──────── Provided information

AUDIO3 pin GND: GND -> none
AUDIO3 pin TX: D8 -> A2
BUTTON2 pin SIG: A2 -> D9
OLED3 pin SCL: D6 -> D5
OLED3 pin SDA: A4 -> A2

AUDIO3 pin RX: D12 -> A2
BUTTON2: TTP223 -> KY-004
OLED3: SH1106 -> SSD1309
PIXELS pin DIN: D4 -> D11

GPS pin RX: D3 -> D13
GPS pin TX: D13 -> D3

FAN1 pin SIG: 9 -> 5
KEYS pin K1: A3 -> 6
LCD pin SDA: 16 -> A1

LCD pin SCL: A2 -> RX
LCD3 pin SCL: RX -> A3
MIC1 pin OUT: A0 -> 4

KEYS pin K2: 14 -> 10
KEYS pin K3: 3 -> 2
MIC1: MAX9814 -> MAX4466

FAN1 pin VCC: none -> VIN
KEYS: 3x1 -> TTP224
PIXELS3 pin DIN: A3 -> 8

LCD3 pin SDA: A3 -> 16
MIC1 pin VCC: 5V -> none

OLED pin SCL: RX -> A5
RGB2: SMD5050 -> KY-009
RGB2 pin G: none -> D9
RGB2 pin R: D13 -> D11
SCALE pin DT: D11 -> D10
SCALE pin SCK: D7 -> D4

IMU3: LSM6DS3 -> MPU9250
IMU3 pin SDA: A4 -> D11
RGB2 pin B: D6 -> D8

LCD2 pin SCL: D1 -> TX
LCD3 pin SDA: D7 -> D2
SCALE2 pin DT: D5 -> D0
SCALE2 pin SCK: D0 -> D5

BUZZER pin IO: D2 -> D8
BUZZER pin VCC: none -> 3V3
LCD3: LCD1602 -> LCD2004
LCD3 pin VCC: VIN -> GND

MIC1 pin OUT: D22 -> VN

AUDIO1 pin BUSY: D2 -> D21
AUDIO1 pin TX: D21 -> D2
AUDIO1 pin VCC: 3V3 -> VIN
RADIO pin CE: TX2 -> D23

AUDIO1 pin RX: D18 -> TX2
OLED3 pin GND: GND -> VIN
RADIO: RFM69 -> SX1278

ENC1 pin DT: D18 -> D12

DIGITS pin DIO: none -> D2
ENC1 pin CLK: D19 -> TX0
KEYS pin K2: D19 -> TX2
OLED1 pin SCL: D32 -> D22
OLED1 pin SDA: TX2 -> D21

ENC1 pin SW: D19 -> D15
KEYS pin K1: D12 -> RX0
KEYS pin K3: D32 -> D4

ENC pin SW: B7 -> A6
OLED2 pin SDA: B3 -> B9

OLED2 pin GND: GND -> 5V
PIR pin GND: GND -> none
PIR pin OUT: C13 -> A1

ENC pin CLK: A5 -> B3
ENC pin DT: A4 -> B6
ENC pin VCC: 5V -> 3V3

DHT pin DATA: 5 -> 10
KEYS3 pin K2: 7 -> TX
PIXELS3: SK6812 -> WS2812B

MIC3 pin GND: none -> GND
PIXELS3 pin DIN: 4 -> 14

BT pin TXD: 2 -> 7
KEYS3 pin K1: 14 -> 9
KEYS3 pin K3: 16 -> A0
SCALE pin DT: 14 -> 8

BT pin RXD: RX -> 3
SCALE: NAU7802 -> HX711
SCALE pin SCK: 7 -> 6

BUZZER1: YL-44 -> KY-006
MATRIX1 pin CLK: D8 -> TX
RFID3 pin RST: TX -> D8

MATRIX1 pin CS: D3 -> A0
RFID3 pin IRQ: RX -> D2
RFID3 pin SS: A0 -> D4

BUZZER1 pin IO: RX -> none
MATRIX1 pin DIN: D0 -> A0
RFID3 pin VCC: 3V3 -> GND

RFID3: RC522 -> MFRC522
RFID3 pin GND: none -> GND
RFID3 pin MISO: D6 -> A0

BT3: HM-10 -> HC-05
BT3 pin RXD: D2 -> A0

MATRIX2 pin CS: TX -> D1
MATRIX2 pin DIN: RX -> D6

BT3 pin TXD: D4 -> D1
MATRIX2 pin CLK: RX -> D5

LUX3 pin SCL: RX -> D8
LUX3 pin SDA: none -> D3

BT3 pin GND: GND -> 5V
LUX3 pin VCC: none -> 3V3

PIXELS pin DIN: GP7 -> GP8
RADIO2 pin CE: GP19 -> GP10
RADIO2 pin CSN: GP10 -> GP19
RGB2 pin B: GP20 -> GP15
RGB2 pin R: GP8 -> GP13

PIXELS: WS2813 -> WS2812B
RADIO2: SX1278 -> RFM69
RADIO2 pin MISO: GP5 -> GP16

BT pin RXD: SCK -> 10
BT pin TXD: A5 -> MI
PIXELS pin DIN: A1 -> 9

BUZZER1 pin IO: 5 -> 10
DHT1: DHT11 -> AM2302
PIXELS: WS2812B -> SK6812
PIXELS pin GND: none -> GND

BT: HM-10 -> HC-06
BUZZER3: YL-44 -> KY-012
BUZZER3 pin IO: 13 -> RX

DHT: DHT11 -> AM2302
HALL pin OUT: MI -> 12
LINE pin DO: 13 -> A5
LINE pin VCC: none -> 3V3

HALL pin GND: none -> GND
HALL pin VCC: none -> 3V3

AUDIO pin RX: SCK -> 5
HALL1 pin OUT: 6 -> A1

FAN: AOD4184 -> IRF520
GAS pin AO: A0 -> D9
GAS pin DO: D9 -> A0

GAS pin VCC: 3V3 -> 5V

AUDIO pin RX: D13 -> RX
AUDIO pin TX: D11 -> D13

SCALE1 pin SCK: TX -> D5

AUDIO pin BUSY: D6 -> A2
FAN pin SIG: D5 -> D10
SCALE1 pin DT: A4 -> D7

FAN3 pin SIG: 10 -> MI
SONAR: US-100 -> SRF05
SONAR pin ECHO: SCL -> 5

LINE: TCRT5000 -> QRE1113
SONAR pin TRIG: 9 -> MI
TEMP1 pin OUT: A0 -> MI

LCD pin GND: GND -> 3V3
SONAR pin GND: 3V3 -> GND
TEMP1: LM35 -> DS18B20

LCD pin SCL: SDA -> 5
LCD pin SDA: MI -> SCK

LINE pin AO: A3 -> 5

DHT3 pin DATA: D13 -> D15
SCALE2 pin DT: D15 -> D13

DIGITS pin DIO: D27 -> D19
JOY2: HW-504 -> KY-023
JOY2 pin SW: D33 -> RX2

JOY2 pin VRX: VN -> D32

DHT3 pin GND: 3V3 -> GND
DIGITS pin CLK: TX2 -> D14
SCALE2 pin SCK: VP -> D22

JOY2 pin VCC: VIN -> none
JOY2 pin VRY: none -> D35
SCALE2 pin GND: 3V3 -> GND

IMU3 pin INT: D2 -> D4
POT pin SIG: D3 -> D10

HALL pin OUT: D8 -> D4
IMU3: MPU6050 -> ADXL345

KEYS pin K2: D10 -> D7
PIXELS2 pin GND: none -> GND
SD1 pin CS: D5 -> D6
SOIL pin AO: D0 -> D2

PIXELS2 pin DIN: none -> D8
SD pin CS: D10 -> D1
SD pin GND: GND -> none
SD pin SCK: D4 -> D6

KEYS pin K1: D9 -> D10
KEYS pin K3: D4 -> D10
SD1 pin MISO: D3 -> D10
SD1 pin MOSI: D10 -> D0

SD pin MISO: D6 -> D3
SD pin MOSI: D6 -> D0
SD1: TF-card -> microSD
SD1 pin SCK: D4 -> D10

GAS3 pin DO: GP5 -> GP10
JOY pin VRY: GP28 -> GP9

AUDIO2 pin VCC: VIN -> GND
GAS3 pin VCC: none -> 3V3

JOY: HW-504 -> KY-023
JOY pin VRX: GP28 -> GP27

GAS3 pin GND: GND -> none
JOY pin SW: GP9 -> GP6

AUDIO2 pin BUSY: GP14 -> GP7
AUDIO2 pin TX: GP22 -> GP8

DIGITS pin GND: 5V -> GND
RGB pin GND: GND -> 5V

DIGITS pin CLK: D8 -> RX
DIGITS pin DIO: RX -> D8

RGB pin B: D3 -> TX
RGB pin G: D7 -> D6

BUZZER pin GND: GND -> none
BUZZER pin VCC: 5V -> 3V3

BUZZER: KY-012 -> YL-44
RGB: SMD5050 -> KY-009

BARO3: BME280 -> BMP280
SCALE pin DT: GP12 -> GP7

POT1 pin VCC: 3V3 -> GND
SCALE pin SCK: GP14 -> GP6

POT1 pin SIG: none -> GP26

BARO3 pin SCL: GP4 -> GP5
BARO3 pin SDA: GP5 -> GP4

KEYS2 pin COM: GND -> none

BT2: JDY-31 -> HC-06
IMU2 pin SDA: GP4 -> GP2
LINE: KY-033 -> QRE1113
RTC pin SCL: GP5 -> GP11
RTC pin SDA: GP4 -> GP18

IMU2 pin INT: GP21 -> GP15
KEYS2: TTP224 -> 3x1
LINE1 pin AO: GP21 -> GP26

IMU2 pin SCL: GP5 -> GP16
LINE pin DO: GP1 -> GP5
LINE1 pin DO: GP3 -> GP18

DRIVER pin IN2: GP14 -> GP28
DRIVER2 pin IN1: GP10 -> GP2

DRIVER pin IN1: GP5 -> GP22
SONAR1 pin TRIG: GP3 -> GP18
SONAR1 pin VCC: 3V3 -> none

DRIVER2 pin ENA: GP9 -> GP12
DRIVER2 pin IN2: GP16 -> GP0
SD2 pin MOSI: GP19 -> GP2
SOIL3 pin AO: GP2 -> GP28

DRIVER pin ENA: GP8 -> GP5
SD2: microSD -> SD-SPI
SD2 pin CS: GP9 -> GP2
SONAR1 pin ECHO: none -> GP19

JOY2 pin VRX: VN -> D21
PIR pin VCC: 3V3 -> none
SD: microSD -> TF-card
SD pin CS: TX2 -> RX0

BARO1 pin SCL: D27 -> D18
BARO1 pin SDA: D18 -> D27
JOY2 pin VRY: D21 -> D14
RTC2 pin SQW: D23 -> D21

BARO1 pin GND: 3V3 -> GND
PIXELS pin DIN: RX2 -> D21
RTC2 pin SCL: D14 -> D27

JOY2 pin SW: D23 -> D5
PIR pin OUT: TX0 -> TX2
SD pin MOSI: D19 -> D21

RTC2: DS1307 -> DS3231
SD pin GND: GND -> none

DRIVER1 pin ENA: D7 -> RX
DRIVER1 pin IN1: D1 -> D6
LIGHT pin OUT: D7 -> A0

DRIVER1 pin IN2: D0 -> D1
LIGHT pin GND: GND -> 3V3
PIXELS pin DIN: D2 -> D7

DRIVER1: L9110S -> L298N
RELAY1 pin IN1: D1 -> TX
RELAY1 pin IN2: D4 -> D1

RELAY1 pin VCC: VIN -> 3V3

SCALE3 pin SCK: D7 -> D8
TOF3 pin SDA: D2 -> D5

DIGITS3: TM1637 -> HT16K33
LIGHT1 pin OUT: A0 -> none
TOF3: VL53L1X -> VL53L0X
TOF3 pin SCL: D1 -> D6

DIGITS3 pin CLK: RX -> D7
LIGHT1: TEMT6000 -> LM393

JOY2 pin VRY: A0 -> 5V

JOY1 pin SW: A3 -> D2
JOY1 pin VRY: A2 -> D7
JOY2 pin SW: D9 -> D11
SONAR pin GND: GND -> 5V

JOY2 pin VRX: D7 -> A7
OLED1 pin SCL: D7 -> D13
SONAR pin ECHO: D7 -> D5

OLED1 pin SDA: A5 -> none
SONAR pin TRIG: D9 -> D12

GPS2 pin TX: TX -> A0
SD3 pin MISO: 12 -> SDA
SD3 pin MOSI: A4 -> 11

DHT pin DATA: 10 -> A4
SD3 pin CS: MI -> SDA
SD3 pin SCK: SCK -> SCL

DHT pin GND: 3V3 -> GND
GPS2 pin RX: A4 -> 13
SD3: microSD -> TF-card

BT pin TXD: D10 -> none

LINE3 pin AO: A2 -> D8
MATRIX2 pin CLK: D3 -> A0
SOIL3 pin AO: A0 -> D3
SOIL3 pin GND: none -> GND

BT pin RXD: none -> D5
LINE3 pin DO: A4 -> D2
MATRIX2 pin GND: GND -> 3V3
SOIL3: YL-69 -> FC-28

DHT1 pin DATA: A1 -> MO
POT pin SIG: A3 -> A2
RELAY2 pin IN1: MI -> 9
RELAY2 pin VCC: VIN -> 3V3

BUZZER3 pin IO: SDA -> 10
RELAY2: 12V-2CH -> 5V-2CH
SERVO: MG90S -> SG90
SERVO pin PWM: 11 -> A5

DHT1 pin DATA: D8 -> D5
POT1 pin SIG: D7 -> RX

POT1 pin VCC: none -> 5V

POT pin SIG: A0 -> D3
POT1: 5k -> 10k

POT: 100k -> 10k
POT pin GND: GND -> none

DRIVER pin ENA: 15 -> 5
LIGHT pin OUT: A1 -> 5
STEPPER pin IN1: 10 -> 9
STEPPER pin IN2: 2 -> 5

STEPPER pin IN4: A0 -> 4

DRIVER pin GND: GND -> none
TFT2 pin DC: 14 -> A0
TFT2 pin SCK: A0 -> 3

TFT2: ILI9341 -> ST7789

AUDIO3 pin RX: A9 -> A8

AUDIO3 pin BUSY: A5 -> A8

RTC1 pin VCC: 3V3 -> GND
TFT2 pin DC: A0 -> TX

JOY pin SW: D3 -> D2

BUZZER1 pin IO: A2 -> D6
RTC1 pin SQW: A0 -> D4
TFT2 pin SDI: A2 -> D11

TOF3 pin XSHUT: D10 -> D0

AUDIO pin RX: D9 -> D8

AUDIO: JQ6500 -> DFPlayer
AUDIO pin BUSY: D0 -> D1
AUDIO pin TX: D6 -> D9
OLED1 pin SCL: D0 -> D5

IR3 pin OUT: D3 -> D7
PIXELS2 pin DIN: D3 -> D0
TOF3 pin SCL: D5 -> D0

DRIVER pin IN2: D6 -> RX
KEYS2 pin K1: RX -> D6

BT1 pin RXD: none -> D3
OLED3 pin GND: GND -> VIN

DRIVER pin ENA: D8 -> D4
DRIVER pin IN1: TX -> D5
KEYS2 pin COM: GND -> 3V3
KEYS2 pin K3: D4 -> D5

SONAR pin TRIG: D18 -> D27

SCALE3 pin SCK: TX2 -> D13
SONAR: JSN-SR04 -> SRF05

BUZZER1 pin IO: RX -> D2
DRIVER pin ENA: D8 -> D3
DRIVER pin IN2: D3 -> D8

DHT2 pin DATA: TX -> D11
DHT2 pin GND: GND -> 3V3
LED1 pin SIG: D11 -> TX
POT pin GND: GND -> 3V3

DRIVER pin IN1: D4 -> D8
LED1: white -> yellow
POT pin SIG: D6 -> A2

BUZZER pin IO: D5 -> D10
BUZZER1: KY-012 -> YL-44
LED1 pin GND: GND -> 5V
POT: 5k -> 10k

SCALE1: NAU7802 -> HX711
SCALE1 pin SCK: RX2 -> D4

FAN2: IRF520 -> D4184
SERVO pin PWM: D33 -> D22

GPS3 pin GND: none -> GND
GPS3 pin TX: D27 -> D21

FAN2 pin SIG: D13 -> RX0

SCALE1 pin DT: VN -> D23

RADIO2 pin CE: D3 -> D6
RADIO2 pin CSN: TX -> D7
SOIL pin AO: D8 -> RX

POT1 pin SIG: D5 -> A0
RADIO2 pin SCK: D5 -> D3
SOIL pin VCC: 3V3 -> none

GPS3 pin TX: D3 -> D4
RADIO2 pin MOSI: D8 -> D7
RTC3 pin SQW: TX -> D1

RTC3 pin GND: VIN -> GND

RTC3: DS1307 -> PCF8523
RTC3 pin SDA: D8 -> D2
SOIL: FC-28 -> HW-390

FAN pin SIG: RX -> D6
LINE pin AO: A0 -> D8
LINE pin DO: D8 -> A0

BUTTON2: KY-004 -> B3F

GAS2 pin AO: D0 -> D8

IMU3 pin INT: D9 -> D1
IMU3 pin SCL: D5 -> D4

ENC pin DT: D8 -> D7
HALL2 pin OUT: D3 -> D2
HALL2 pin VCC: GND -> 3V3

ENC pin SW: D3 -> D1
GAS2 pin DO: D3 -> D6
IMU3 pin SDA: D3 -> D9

────────────────

Task
Look over the records above, and wherever a line contains the string "microSD", copy that line.

Solution
SD1: TF-card -> microSD
SD2: microSD -> SD-SPI
SD: microSD -> TF-card
SD3: microSD -> TF-card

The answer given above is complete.